▶ _Description of the task_
An exact restatement of all the data is required, with the pictures left out.

Records shown Start Marker

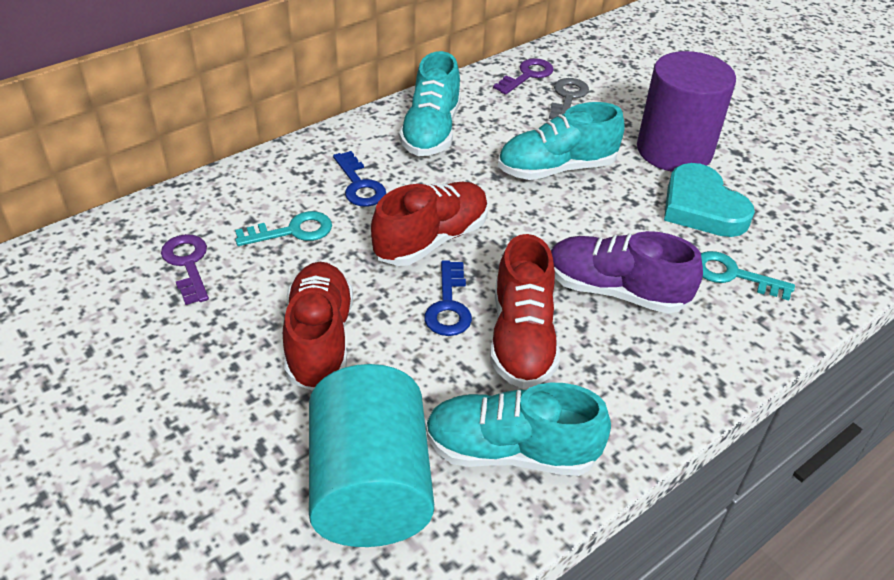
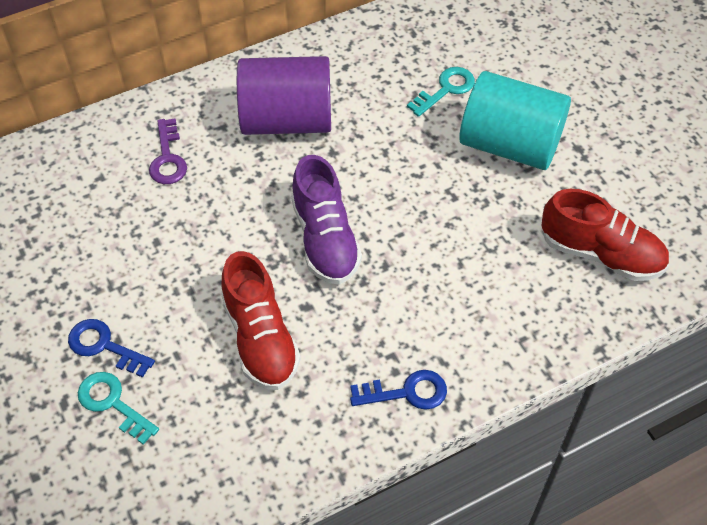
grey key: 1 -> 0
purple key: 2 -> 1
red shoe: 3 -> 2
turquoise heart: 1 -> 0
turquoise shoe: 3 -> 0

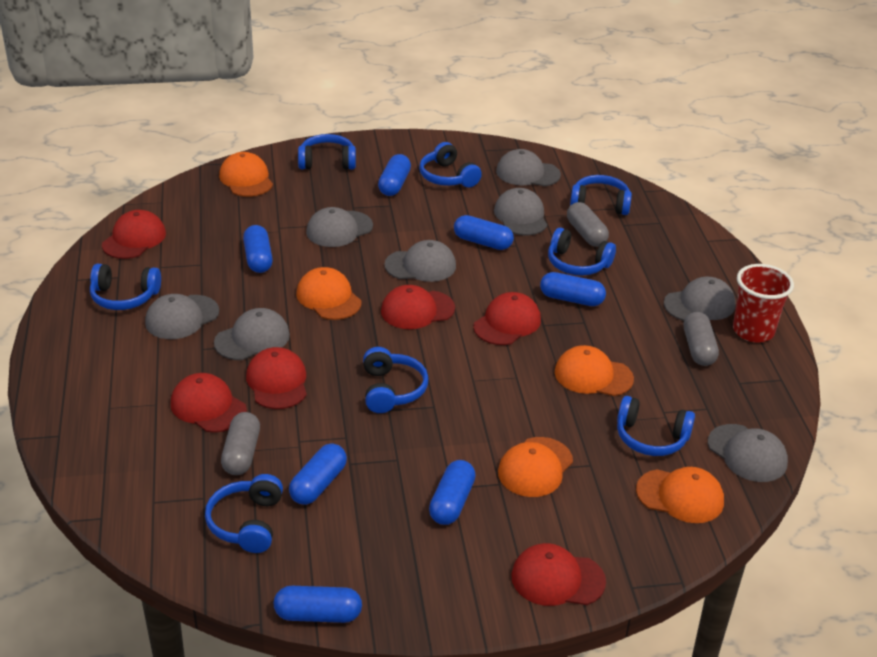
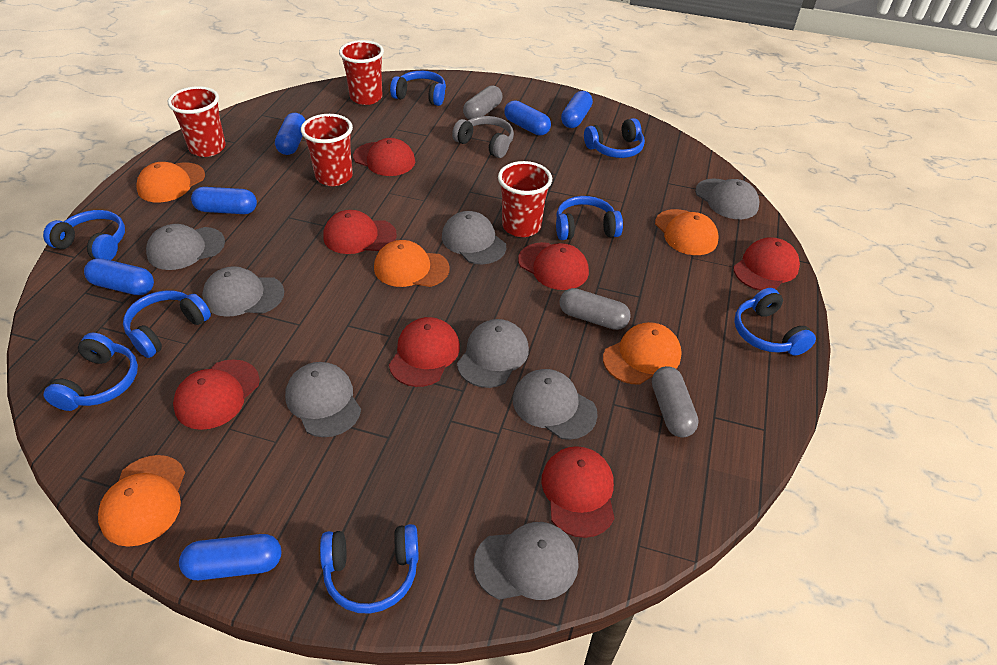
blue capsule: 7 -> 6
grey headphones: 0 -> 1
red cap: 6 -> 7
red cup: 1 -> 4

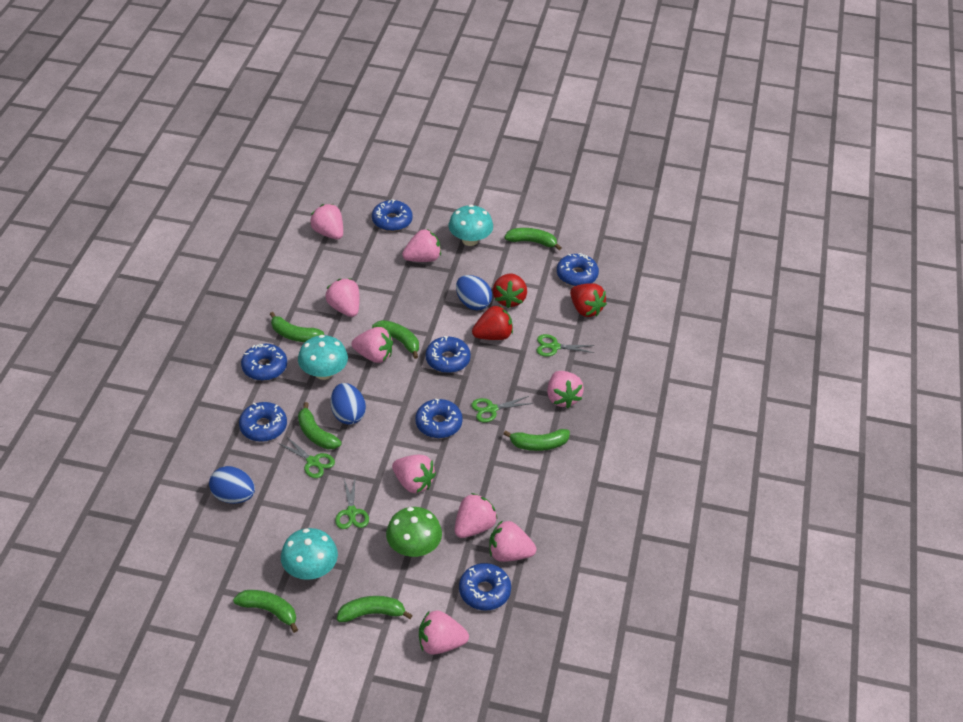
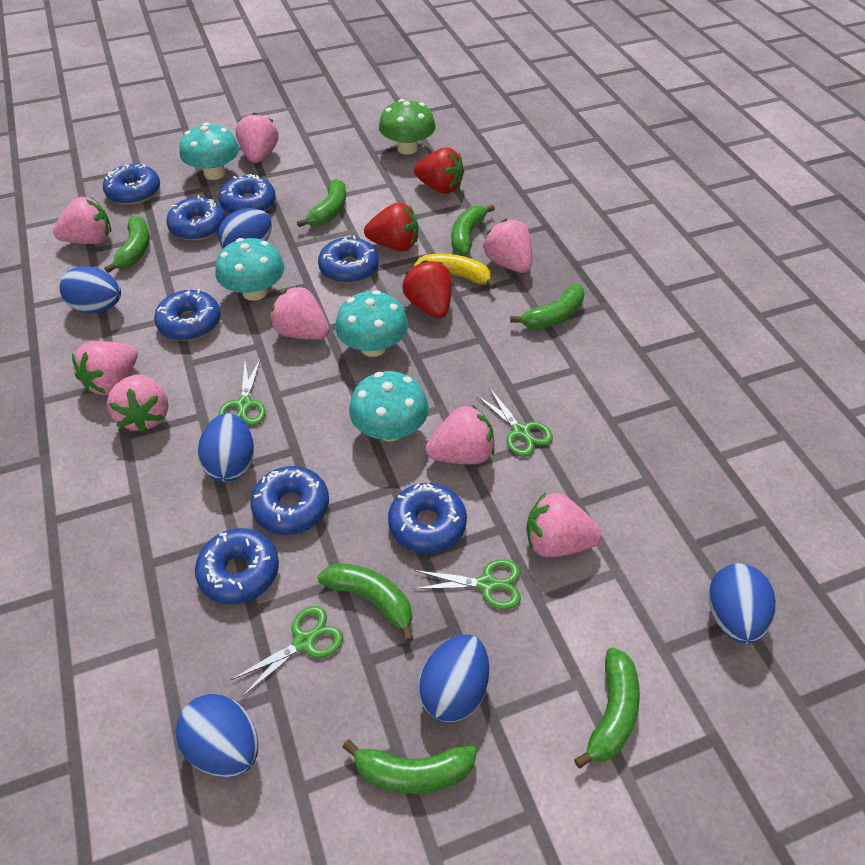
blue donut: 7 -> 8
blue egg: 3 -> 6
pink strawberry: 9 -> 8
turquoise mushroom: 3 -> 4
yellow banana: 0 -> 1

Records shown End Marker

▶ _Your solution_
grey key: 1 -> 0
purple key: 2 -> 1
red shoe: 3 -> 2
turquoise heart: 1 -> 0
turquoise shoe: 3 -> 0

blue capsule: 7 -> 6
grey headphones: 0 -> 1
red cap: 6 -> 7
red cup: 1 -> 4

blue donut: 7 -> 8
blue egg: 3 -> 6
pink strawberry: 9 -> 8
turquoise mushroom: 3 -> 4
yellow banana: 0 -> 1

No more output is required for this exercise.